TASK TO CARRY OUT. The entries below are to be given back exactly, with images excluded.

LISTED ENTRIES.
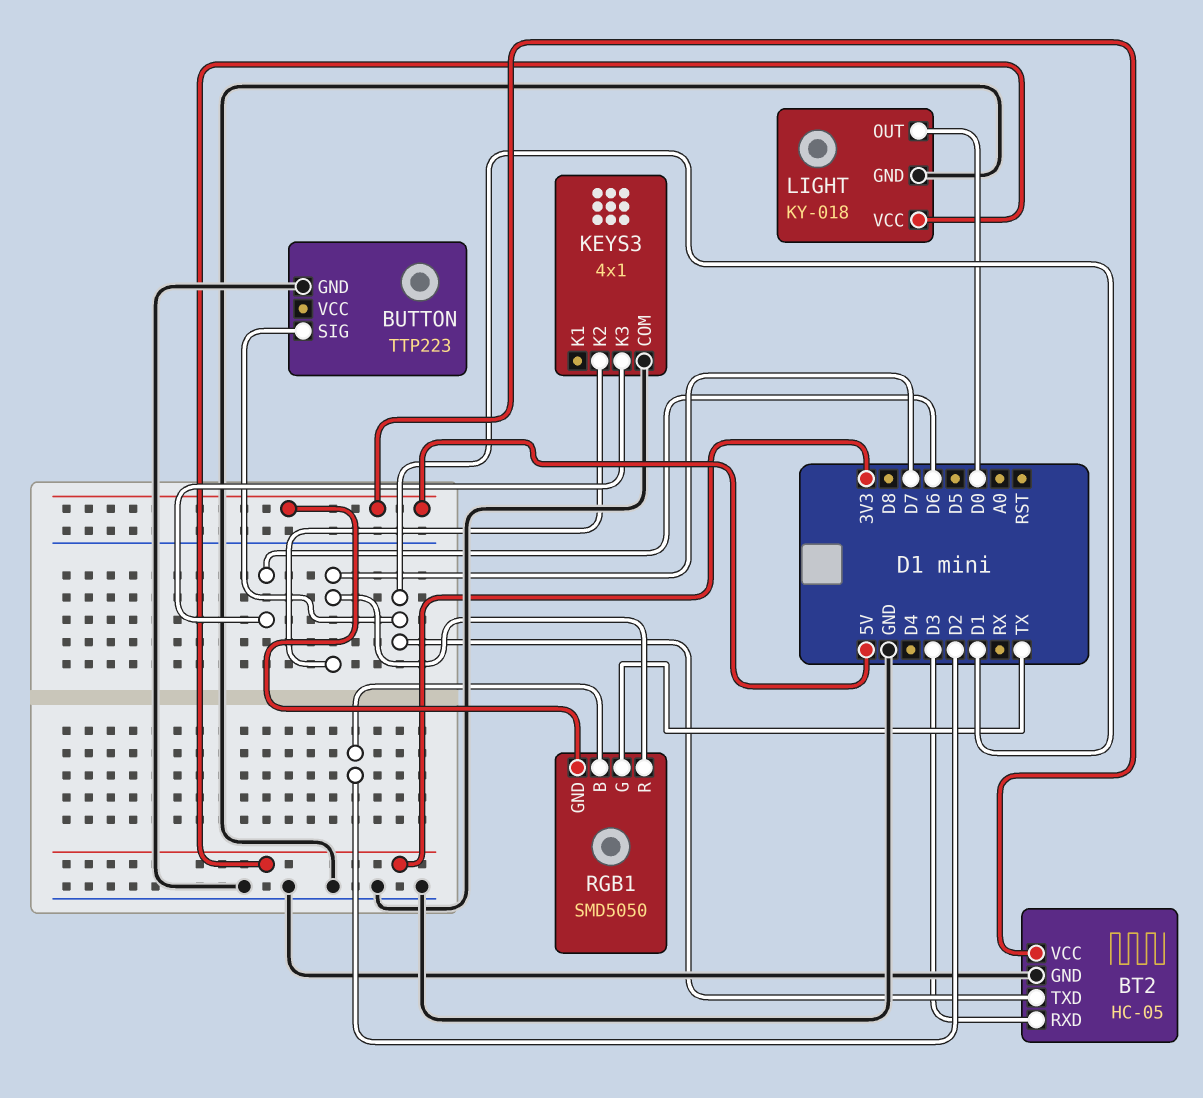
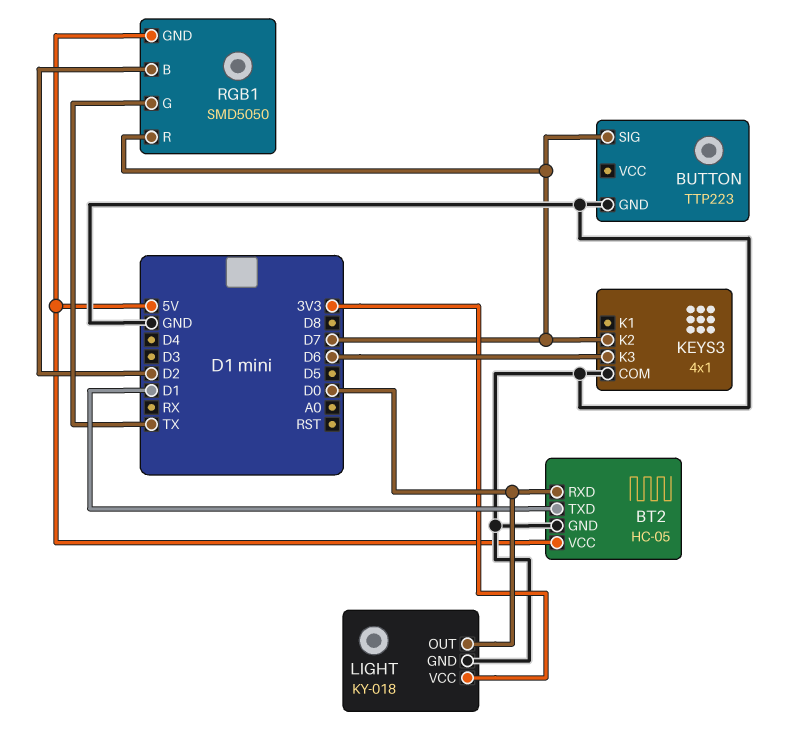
BT2 pin RXD: D3 -> D0
BUTTON pin SIG: D1 -> D7

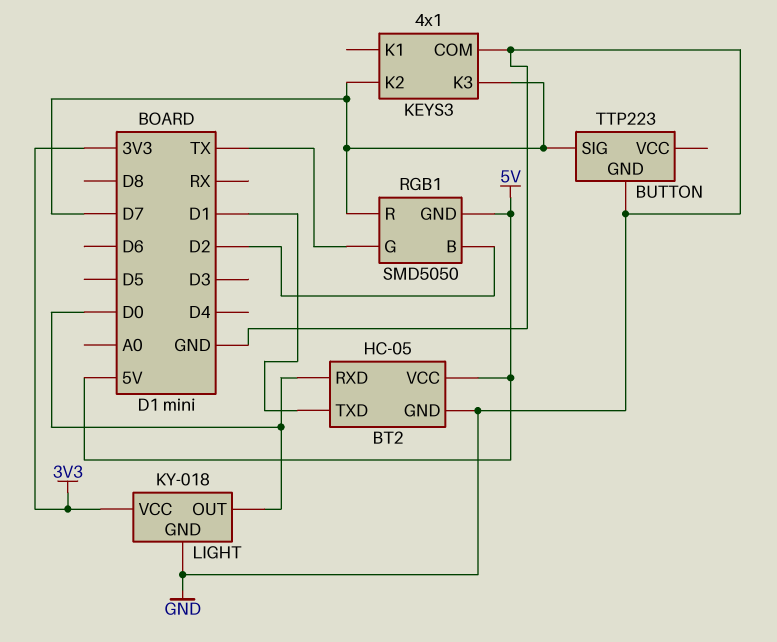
KEYS3 pin K3: D6 -> D7

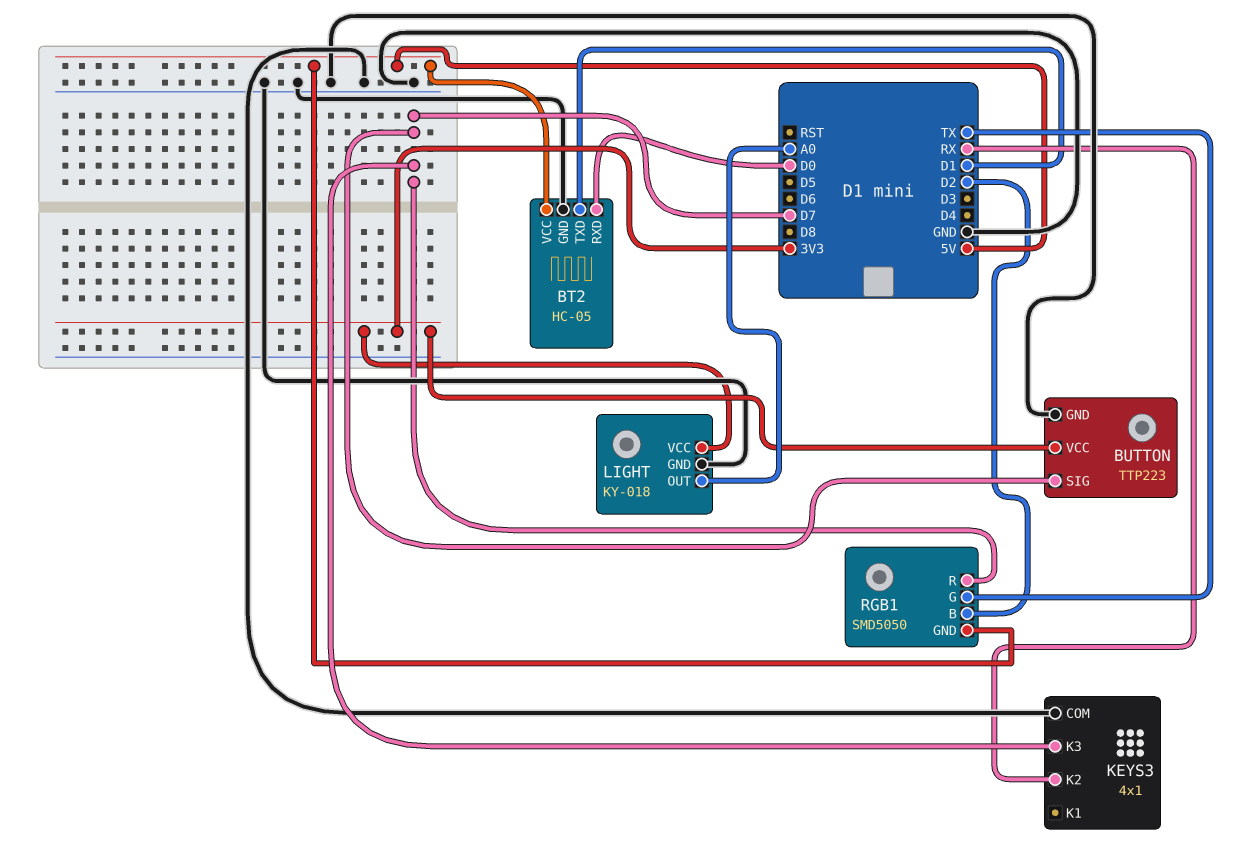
BUTTON pin VCC: none -> 3V3
KEYS3 pin K2: D7 -> RX
LIGHT pin OUT: D0 -> A0

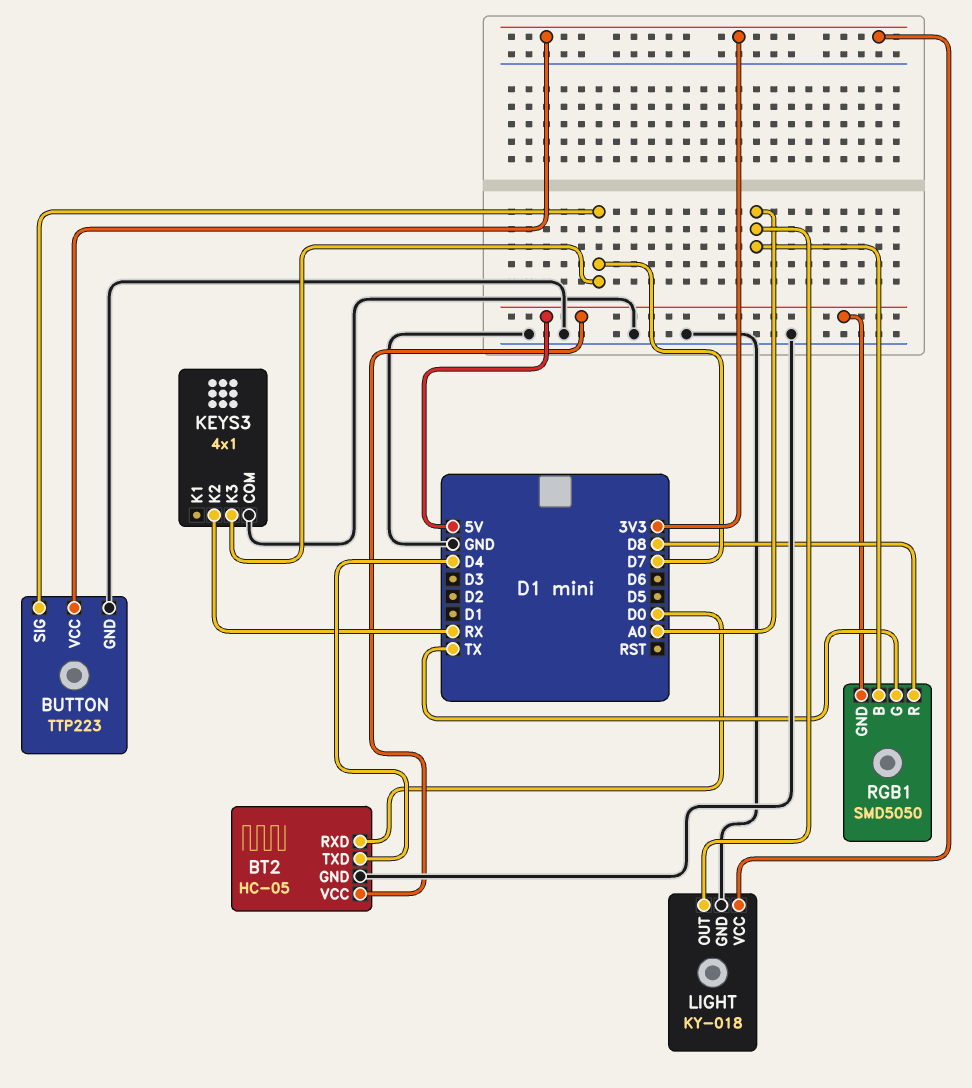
BT2 pin TXD: D1 -> D4
RGB1 pin B: D2 -> A0
RGB1 pin R: D7 -> D8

REPLY.
BT2 pin RXD: D3 -> D0
BUTTON pin SIG: D1 -> D7

KEYS3 pin K3: D6 -> D7

BUTTON pin VCC: none -> 3V3
KEYS3 pin K2: D7 -> RX
LIGHT pin OUT: D0 -> A0

BT2 pin TXD: D1 -> D4
RGB1 pin B: D2 -> A0
RGB1 pin R: D7 -> D8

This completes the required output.